▸ WHAT THE TASK ASKS: Nothing should be output except the lines from the top of the material below through the line that contains "RGB pin B: D8 -> D1", each exactly as written.

Start of DATASET

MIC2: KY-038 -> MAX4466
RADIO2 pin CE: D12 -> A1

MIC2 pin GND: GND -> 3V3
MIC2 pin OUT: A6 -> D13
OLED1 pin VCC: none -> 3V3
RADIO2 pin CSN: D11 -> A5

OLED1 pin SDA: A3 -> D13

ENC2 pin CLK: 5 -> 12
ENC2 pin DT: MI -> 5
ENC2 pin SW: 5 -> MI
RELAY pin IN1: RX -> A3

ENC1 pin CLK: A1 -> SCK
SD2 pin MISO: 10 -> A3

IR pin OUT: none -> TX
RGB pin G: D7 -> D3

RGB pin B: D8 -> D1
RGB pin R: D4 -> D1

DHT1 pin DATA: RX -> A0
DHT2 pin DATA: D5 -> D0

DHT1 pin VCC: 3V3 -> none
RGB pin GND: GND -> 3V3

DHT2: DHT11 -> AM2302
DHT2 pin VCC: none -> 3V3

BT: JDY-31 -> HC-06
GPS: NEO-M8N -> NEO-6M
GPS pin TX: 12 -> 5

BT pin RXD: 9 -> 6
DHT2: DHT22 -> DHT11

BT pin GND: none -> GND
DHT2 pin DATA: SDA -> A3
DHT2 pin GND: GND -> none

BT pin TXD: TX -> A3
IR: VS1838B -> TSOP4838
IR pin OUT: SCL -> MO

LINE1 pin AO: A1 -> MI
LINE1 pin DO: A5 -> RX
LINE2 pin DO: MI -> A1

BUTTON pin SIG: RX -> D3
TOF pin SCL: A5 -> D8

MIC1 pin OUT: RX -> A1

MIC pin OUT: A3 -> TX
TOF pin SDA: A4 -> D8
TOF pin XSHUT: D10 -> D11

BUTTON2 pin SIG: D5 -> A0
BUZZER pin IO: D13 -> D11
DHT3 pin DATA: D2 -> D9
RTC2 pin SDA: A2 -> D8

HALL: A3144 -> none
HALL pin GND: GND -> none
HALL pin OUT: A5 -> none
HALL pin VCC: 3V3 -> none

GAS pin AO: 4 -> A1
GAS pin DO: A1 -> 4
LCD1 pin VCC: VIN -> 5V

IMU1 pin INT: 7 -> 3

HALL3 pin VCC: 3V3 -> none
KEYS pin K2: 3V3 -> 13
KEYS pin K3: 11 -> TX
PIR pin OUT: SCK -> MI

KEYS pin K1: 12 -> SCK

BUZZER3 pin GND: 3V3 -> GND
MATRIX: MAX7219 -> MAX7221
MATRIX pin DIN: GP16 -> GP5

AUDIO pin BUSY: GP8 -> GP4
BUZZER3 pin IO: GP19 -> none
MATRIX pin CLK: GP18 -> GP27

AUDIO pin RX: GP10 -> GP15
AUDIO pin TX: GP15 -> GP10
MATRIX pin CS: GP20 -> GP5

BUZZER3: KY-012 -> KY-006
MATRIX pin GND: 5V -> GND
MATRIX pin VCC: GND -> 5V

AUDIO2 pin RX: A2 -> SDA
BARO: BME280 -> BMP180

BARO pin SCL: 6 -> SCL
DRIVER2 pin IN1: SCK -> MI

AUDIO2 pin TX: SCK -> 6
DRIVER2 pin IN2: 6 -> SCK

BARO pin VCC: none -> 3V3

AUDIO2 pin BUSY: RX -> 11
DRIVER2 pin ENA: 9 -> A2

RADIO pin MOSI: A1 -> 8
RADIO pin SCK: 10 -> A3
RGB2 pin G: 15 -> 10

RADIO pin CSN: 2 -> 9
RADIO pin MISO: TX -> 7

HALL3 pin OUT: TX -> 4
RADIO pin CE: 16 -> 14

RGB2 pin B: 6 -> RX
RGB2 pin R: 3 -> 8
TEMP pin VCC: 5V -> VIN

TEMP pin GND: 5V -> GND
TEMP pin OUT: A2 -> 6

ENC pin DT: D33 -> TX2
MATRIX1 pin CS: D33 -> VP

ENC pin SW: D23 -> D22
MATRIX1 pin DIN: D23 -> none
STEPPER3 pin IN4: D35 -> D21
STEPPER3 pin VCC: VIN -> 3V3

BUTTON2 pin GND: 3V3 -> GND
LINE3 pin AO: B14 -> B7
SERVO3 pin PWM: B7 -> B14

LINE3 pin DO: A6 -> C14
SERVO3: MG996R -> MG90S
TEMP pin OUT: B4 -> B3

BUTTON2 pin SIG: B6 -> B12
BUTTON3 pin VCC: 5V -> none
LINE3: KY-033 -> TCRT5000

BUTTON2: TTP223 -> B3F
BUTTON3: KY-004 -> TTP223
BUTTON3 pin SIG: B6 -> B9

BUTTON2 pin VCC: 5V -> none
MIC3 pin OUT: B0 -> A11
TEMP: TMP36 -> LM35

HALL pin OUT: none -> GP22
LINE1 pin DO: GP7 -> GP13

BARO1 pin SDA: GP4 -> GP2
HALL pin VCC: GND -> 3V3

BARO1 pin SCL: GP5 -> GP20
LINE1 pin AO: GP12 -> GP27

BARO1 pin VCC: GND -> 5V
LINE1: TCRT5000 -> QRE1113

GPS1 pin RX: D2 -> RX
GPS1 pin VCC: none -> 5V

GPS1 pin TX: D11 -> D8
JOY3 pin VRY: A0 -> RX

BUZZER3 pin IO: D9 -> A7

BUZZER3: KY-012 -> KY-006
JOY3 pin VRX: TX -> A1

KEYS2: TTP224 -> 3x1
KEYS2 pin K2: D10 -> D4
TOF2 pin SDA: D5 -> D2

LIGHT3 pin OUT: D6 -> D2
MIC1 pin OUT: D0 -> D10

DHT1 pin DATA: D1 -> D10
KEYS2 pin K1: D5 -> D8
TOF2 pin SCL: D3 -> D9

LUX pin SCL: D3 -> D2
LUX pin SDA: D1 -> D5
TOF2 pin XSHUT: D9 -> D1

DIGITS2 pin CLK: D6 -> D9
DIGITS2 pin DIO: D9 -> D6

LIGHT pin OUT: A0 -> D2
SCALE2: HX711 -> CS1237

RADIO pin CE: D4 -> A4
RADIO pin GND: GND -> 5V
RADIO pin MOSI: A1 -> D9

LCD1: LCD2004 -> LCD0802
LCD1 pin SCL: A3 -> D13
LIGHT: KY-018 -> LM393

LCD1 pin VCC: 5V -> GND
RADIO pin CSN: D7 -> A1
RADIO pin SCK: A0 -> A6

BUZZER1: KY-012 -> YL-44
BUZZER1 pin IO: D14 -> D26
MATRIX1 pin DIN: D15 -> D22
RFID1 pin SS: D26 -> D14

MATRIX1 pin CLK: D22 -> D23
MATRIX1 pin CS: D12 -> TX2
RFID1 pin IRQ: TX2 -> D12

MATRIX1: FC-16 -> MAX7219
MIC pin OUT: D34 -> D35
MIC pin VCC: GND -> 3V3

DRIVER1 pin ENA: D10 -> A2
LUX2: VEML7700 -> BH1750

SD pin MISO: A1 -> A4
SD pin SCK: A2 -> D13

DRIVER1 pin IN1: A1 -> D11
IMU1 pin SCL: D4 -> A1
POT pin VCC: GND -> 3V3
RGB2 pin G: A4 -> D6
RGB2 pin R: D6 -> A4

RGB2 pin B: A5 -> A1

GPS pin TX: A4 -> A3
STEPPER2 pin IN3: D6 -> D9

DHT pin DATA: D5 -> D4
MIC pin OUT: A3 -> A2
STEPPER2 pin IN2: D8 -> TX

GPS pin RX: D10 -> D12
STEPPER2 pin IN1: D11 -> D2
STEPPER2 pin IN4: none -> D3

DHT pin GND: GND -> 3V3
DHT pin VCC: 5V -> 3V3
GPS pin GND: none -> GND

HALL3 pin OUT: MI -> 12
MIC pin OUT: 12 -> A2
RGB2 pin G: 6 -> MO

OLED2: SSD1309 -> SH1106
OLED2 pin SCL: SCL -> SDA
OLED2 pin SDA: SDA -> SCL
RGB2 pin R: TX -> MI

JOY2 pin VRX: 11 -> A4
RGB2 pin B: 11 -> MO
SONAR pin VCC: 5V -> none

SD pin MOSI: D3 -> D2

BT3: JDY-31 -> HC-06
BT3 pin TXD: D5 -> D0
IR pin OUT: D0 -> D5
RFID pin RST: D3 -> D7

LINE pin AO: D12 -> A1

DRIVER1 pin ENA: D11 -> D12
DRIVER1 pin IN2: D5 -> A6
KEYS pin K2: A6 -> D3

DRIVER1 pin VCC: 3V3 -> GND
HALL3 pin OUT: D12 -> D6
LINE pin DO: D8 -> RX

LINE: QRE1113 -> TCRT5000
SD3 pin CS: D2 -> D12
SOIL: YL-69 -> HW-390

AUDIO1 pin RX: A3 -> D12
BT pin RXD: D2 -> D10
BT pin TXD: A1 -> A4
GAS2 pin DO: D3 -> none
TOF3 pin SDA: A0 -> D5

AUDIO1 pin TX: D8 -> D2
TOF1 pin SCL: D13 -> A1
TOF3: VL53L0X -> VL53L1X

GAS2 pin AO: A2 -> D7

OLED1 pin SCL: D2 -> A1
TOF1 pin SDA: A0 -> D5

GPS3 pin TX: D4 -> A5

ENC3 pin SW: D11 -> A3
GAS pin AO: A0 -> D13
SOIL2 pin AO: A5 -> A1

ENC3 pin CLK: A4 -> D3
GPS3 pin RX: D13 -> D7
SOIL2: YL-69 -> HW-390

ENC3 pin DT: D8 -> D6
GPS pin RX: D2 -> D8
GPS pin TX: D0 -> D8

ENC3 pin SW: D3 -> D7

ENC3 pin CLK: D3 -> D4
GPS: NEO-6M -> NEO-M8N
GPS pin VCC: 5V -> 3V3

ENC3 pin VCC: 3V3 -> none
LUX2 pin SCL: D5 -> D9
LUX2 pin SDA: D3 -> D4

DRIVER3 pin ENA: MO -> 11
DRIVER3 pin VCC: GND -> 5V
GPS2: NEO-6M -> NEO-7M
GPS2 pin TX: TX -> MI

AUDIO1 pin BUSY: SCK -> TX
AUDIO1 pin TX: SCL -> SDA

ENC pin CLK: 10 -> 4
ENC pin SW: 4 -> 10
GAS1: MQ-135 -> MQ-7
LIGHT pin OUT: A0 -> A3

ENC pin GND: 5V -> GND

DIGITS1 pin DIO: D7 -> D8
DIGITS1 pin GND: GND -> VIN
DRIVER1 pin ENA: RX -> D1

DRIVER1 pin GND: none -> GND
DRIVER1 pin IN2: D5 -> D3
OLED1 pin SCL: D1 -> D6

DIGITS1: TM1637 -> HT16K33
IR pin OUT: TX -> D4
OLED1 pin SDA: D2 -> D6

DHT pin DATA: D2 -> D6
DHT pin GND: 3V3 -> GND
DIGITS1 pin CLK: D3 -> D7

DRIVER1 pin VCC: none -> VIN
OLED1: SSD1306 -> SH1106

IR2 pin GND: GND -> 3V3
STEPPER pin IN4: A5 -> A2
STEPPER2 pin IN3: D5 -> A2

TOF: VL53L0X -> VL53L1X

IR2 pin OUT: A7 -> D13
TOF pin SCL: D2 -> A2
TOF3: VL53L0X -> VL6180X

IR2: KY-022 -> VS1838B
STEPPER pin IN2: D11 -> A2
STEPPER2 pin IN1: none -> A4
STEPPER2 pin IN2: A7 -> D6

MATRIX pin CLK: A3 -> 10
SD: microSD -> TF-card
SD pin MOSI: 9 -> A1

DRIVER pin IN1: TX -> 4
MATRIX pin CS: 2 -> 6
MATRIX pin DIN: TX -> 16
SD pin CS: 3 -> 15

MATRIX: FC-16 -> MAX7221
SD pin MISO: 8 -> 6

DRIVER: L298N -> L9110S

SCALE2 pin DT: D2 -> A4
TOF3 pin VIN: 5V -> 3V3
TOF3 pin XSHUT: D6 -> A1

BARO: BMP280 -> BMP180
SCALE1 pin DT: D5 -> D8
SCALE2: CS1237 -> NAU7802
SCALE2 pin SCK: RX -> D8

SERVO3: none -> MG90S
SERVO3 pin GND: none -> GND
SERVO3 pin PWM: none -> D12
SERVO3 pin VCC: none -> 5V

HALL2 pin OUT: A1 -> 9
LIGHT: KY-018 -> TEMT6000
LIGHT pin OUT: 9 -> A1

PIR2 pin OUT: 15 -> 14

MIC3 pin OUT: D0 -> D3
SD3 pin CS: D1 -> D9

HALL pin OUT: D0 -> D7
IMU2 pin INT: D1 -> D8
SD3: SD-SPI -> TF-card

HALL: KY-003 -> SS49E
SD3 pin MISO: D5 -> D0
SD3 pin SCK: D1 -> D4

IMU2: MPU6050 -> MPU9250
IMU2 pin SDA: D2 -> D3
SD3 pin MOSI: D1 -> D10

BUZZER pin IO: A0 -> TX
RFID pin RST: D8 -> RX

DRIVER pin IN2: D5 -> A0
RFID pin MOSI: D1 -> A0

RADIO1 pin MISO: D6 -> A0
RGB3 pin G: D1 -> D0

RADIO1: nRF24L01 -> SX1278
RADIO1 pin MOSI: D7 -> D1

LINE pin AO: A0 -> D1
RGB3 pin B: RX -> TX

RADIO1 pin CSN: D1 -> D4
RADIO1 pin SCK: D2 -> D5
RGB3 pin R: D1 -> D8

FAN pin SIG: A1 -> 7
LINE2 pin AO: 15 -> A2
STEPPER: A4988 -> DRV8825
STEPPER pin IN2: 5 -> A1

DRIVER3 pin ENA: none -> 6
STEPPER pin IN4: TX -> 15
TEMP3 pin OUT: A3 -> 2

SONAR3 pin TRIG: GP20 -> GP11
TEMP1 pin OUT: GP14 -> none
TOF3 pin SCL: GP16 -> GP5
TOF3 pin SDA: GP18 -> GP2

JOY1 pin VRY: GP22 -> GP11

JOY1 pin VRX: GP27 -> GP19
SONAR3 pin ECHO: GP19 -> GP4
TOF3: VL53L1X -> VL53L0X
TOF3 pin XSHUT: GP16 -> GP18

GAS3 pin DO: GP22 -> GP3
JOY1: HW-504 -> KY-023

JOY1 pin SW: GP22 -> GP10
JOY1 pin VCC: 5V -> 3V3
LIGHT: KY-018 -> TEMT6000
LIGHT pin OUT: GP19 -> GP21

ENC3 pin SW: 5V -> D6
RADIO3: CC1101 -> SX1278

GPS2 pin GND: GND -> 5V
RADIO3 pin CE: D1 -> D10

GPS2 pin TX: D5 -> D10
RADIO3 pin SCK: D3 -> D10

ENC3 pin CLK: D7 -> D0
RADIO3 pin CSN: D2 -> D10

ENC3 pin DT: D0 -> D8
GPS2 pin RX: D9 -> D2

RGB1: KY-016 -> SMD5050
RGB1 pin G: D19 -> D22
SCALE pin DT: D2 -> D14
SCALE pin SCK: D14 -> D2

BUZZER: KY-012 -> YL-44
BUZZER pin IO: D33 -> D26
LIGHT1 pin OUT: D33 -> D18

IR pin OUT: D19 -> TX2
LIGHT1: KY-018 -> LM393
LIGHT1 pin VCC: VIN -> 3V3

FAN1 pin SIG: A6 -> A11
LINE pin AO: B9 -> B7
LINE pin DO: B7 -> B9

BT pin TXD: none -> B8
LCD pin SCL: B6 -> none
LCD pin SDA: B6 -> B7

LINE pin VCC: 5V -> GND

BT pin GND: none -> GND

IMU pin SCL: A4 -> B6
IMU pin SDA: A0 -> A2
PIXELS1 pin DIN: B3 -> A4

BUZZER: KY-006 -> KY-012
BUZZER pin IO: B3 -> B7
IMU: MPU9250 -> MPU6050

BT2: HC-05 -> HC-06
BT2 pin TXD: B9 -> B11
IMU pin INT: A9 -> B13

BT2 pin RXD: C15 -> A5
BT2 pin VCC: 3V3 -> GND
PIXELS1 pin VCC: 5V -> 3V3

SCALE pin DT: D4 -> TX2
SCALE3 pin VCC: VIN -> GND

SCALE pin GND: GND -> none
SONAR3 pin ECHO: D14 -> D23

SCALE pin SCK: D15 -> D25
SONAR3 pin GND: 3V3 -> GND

End of DATASET

▸ OUTPUT FOR THIS TASK:
MIC2: KY-038 -> MAX4466
RADIO2 pin CE: D12 -> A1

MIC2 pin GND: GND -> 3V3
MIC2 pin OUT: A6 -> D13
OLED1 pin VCC: none -> 3V3
RADIO2 pin CSN: D11 -> A5

OLED1 pin SDA: A3 -> D13

ENC2 pin CLK: 5 -> 12
ENC2 pin DT: MI -> 5
ENC2 pin SW: 5 -> MI
RELAY pin IN1: RX -> A3

ENC1 pin CLK: A1 -> SCK
SD2 pin MISO: 10 -> A3

IR pin OUT: none -> TX
RGB pin G: D7 -> D3

RGB pin B: D8 -> D1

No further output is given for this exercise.